* Begin *

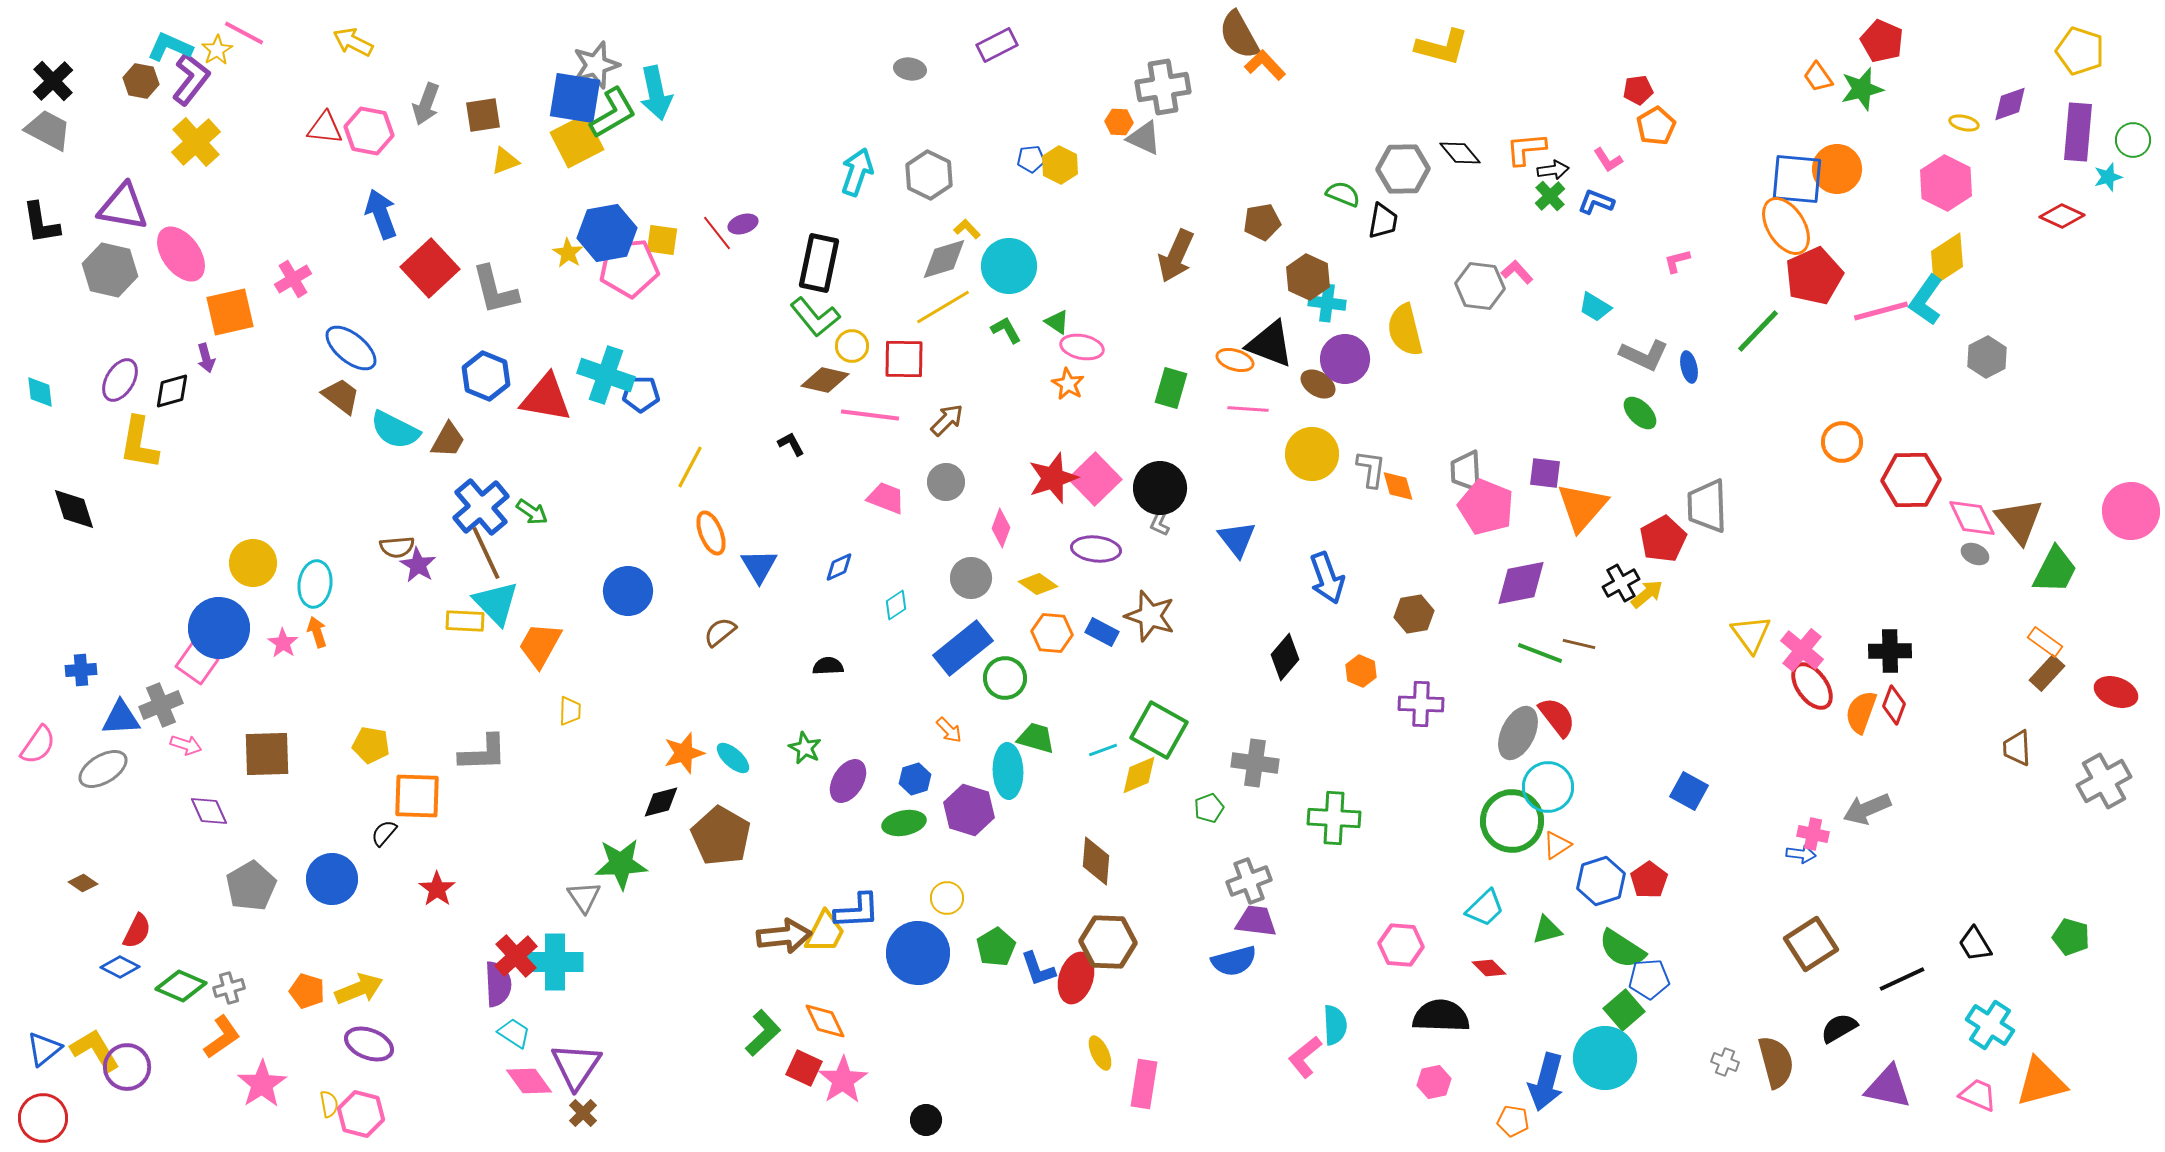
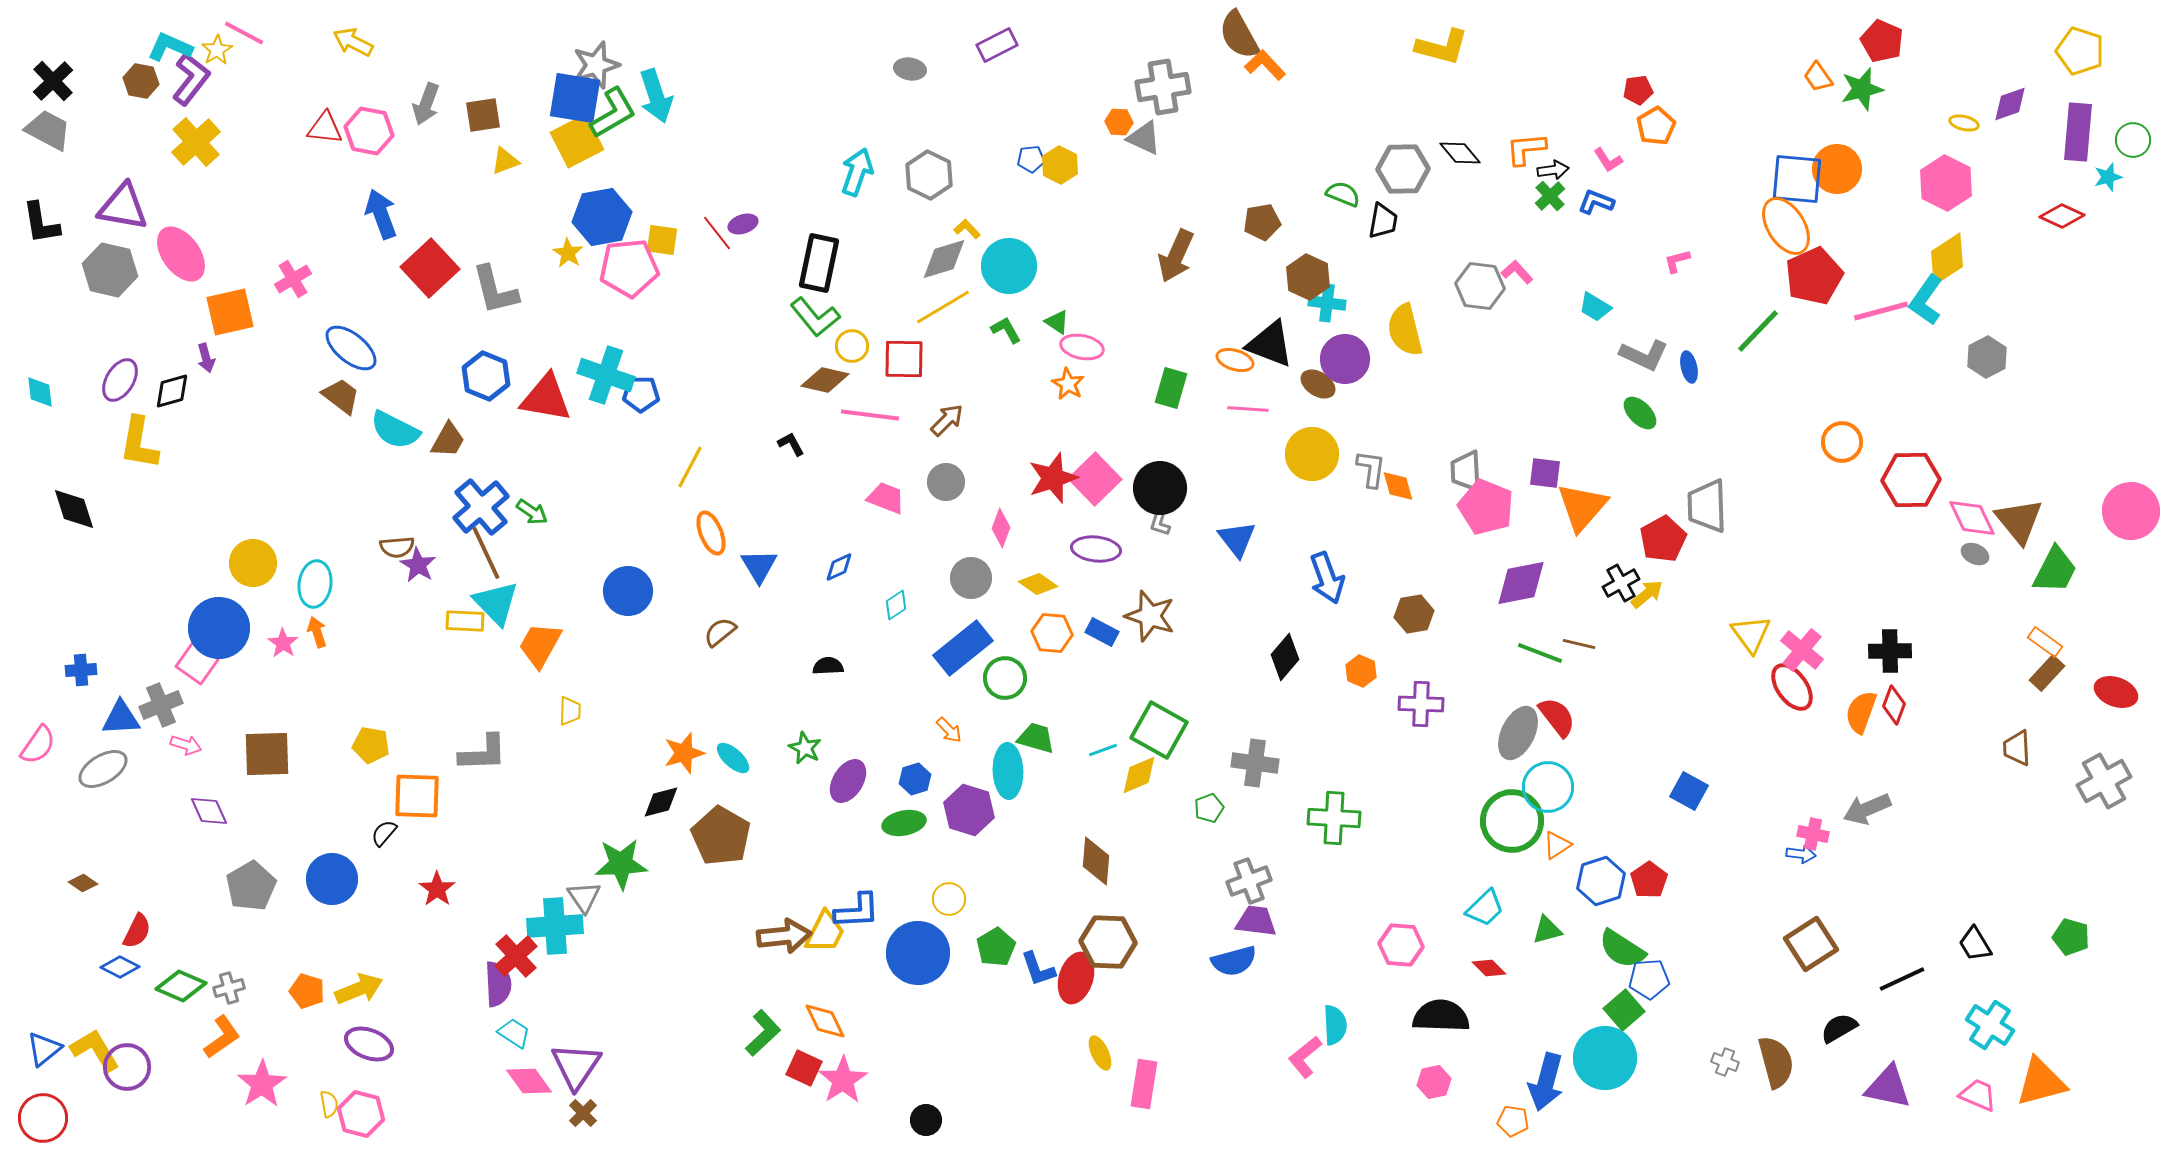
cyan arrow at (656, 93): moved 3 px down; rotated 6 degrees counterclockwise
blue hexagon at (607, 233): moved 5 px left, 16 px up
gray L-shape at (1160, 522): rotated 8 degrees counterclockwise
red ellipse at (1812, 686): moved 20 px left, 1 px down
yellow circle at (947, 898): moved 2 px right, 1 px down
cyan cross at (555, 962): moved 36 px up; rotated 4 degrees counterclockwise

* End *

*What the task requires*
Rewrite the lines of the records above as a numbered list, omitting any blank lines and leaving out the pictures.

*Completed exercise*
1. cyan arrow at (656, 93): moved 3 px down; rotated 6 degrees counterclockwise
2. blue hexagon at (607, 233): moved 5 px left, 16 px up
3. gray L-shape at (1160, 522): rotated 8 degrees counterclockwise
4. red ellipse at (1812, 686): moved 20 px left, 1 px down
5. yellow circle at (947, 898): moved 2 px right, 1 px down
6. cyan cross at (555, 962): moved 36 px up; rotated 4 degrees counterclockwise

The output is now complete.